— Task directions —
Quote exactly the lines from the start of the entries to the one with "none -> tan 1x1 brick [338,89,379,128]", both ends included.

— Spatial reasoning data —

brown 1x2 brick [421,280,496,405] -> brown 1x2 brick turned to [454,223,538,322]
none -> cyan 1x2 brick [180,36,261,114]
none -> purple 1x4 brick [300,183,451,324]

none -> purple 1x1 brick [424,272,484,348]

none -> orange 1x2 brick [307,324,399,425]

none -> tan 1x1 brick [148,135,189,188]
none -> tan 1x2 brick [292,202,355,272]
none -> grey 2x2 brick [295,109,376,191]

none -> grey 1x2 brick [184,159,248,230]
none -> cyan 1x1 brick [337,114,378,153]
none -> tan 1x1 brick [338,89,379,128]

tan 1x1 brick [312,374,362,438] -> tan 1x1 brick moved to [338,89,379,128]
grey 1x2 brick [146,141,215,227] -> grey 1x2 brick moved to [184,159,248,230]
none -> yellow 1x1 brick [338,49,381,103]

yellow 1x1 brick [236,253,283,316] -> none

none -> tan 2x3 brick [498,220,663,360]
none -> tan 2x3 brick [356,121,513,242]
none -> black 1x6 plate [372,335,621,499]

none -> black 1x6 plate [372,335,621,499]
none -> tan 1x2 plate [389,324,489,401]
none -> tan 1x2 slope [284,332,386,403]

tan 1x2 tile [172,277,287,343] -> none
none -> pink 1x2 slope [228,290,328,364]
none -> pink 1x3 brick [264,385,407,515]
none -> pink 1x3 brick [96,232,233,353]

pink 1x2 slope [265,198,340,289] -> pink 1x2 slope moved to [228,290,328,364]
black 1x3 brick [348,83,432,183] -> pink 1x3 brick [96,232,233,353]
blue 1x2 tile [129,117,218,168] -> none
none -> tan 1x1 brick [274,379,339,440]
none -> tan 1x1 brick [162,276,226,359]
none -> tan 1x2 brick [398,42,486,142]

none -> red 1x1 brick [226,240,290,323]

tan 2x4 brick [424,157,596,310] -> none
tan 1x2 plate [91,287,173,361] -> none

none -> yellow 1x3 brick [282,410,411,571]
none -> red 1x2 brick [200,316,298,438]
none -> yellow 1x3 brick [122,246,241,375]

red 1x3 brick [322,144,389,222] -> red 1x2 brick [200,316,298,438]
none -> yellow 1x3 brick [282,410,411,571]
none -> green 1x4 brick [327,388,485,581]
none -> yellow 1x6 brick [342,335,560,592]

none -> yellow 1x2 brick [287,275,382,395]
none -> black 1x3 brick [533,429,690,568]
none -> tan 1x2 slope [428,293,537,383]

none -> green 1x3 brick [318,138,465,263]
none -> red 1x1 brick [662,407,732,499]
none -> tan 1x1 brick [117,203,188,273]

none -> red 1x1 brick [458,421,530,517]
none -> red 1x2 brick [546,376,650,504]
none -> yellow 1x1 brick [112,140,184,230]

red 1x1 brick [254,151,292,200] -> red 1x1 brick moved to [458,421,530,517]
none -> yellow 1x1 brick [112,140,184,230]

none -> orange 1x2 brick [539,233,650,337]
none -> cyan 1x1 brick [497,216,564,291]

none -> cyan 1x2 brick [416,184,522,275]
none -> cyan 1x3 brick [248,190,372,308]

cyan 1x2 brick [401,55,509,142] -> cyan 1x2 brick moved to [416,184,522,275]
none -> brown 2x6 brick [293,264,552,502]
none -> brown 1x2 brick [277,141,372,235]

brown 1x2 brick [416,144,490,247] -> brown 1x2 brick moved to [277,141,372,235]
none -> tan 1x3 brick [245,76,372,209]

— Problem solution —
brown 1x2 brick [421,280,496,405] -> brown 1x2 brick turned to [454,223,538,322]
none -> cyan 1x2 brick [180,36,261,114]
none -> purple 1x4 brick [300,183,451,324]

none -> purple 1x1 brick [424,272,484,348]

none -> orange 1x2 brick [307,324,399,425]

none -> tan 1x1 brick [148,135,189,188]
none -> tan 1x2 brick [292,202,355,272]
none -> grey 2x2 brick [295,109,376,191]

none -> grey 1x2 brick [184,159,248,230]
none -> cyan 1x1 brick [337,114,378,153]
none -> tan 1x1 brick [338,89,379,128]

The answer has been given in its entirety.